Please reproduce, exactly and in full, the lines running from the one that contains "GAS2 pin GND: 3V3 -> GND" to the end of the entries.

SUPPLIED RECORDS:
§ §

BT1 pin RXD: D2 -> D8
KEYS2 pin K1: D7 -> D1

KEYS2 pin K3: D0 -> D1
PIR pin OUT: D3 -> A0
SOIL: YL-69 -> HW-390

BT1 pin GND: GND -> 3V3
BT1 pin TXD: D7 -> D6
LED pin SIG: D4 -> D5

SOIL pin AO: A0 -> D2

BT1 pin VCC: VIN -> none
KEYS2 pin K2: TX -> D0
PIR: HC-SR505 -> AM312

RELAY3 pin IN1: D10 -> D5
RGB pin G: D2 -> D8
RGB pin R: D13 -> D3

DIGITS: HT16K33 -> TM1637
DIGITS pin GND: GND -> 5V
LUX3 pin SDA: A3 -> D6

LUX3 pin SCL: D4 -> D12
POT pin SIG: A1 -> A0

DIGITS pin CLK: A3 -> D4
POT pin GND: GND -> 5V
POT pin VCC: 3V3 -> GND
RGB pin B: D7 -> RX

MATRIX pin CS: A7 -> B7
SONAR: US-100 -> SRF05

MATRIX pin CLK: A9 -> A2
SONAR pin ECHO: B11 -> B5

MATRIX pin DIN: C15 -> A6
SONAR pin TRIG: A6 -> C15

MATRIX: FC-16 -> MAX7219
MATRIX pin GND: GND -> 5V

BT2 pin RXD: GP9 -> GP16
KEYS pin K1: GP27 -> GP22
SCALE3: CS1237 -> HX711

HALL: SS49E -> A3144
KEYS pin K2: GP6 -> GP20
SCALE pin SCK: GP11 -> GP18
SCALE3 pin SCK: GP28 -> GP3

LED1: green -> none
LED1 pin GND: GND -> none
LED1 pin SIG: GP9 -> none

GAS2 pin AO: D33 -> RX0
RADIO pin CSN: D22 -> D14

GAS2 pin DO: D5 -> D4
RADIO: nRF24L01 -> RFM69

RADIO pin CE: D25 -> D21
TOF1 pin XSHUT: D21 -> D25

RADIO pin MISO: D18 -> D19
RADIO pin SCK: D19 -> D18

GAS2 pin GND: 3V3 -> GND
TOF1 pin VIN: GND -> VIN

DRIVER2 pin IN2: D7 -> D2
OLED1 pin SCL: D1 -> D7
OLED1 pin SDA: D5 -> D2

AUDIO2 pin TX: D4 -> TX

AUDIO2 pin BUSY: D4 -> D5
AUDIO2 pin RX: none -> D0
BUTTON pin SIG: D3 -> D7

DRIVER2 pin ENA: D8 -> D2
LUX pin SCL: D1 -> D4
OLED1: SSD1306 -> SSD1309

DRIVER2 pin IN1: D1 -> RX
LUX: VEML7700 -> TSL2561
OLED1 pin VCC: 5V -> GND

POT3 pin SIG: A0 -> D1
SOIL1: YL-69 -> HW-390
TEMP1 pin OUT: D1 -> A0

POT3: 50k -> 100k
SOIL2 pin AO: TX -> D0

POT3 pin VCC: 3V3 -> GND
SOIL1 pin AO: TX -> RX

§ §

RESULT OF THE TASK:
GAS2 pin GND: 3V3 -> GND
TOF1 pin VIN: GND -> VIN

DRIVER2 pin IN2: D7 -> D2
OLED1 pin SCL: D1 -> D7
OLED1 pin SDA: D5 -> D2

AUDIO2 pin TX: D4 -> TX

AUDIO2 pin BUSY: D4 -> D5
AUDIO2 pin RX: none -> D0
BUTTON pin SIG: D3 -> D7

DRIVER2 pin ENA: D8 -> D2
LUX pin SCL: D1 -> D4
OLED1: SSD1306 -> SSD1309

DRIVER2 pin IN1: D1 -> RX
LUX: VEML7700 -> TSL2561
OLED1 pin VCC: 5V -> GND

POT3 pin SIG: A0 -> D1
SOIL1: YL-69 -> HW-390
TEMP1 pin OUT: D1 -> A0

POT3: 50k -> 100k
SOIL2 pin AO: TX -> D0

POT3 pin VCC: 3V3 -> GND
SOIL1 pin AO: TX -> RX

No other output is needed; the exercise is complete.